→ **Exercise details**: Find the line with "saferix (white) [296, 135]" and the line with "libukigil (brown) [308, 326]" in the entries below; output exactly those two lines, every line between them, and no others.

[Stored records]
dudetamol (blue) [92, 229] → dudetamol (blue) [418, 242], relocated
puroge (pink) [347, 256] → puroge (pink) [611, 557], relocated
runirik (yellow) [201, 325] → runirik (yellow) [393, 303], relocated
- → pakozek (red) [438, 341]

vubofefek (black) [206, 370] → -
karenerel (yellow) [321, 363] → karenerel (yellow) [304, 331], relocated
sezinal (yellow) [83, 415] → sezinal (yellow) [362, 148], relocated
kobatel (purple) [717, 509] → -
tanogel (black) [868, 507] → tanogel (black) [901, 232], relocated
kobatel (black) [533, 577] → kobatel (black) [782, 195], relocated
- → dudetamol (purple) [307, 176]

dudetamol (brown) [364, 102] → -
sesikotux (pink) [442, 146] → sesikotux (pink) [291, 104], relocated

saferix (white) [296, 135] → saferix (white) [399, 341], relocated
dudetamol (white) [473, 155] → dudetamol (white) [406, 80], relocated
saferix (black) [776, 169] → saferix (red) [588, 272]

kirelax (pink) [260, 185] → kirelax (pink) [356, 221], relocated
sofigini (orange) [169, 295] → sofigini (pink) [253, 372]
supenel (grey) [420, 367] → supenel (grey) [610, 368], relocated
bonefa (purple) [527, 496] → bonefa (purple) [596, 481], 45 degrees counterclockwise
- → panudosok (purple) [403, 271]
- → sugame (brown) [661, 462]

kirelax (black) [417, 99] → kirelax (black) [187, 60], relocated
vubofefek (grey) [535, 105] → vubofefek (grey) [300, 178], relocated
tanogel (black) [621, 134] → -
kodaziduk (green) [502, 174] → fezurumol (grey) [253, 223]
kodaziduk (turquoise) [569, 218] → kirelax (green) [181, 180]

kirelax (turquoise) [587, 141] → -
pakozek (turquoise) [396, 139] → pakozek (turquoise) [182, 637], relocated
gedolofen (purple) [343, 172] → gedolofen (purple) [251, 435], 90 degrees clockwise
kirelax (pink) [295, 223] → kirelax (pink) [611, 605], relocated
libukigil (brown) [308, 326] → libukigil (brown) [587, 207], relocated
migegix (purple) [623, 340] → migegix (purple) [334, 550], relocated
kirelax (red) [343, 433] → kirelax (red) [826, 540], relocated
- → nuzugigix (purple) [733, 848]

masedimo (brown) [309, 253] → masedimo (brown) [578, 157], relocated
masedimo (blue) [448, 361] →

→ **Output of the task**:
saferix (white) [296, 135] → saferix (white) [399, 341], relocated
dudetamol (white) [473, 155] → dudetamol (white) [406, 80], relocated
saferix (black) [776, 169] → saferix (red) [588, 272]

kirelax (pink) [260, 185] → kirelax (pink) [356, 221], relocated
sofigini (orange) [169, 295] → sofigini (pink) [253, 372]
supenel (grey) [420, 367] → supenel (grey) [610, 368], relocated
bonefa (purple) [527, 496] → bonefa (purple) [596, 481], 45 degrees counterclockwise
- → panudosok (purple) [403, 271]
- → sugame (brown) [661, 462]

kirelax (black) [417, 99] → kirelax (black) [187, 60], relocated
vubofefek (grey) [535, 105] → vubofefek (grey) [300, 178], relocated
tanogel (black) [621, 134] → -
kodaziduk (green) [502, 174] → fezurumol (grey) [253, 223]
kodaziduk (turquoise) [569, 218] → kirelax (green) [181, 180]

kirelax (turquoise) [587, 141] → -
pakozek (turquoise) [396, 139] → pakozek (turquoise) [182, 637], relocated
gedolofen (purple) [343, 172] → gedolofen (purple) [251, 435], 90 degrees clockwise
kirelax (pink) [295, 223] → kirelax (pink) [611, 605], relocated
libukigil (brown) [308, 326] → libukigil (brown) [587, 207], relocated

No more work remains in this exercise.